== STORED DATA ==

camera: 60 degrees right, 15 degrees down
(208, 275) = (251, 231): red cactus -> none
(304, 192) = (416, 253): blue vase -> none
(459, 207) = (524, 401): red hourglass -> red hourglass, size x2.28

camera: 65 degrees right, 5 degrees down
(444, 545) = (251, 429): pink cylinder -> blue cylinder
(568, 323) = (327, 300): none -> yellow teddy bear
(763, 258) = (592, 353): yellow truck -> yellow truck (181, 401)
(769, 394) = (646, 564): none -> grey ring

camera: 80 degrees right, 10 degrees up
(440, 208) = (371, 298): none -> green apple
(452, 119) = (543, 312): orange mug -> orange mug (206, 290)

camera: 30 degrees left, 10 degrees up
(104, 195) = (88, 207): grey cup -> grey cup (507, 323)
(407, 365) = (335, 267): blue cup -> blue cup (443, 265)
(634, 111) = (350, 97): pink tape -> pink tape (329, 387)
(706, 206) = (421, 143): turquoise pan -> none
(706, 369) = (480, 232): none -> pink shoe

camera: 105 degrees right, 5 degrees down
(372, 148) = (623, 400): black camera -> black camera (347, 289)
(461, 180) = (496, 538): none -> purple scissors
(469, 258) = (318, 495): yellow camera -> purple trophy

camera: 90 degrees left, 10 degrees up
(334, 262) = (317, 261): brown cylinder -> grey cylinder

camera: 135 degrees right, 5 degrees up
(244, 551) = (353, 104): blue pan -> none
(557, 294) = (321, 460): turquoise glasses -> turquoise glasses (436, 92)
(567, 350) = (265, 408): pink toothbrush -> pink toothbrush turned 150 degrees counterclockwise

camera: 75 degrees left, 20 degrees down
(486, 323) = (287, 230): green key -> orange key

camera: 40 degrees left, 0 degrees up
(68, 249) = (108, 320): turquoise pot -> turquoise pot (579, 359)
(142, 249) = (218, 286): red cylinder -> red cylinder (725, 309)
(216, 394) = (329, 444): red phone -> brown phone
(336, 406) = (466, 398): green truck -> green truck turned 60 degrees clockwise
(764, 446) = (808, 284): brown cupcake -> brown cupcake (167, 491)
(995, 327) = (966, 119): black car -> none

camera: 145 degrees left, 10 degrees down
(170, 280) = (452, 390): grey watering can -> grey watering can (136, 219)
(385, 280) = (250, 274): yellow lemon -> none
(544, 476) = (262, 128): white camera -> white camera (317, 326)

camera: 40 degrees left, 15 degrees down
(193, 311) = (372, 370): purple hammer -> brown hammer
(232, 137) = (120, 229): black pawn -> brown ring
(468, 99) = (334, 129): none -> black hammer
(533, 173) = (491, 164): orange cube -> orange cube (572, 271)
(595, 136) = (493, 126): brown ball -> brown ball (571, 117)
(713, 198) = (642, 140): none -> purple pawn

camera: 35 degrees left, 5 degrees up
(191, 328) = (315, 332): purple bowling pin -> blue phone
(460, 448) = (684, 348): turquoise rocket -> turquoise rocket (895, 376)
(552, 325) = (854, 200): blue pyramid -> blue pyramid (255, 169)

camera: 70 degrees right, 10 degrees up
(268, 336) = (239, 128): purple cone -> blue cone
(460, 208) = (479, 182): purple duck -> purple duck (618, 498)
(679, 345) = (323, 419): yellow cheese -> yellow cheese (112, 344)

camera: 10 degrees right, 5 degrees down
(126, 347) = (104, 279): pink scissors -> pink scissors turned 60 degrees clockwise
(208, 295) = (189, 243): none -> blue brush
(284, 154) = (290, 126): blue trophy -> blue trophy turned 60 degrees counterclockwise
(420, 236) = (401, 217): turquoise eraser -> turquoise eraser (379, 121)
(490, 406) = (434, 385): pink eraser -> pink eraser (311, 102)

===

## [EXERCISE REQUIREMENTS]
In the listing above, how many of the lines contain the string "blue"? Respond with the number alone.

## [FINAL ANSWER]
9